• **Exercise aim**:
Range to reproduce from the entries below: the line with "orange arrow: (155, 125) -> (345, 313), moved", the line with "red star: (150, 105) -> (210, 120), moved", and every line in between. Give them exactly and give nothing else.

[Synthetic shape transformation data]
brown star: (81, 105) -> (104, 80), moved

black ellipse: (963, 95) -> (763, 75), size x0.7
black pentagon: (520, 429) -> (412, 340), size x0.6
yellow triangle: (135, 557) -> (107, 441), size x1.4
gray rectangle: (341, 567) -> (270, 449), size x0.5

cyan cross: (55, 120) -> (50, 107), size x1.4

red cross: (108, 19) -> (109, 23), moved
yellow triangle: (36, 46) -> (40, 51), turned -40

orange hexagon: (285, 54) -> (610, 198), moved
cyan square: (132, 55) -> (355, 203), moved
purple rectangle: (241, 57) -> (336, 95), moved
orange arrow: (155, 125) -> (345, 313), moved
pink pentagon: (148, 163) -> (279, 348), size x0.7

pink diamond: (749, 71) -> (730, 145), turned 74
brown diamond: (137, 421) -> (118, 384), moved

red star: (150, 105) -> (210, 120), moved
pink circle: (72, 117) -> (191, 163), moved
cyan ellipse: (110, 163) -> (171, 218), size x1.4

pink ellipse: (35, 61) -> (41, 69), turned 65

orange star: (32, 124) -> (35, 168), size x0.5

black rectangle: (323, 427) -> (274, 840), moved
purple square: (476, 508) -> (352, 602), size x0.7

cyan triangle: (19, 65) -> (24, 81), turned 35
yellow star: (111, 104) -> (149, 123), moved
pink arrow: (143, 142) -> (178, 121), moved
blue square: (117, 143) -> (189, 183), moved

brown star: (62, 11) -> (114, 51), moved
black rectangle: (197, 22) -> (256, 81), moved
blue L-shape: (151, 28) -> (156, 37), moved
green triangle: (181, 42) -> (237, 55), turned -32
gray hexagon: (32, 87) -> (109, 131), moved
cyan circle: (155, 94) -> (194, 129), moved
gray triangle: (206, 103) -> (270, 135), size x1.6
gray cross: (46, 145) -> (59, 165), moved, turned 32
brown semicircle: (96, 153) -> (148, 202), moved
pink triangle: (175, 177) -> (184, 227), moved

• **Task result**:
orange arrow: (155, 125) -> (345, 313), moved
pink pentagon: (148, 163) -> (279, 348), size x0.7

pink diamond: (749, 71) -> (730, 145), turned 74
brown diamond: (137, 421) -> (118, 384), moved

red star: (150, 105) -> (210, 120), moved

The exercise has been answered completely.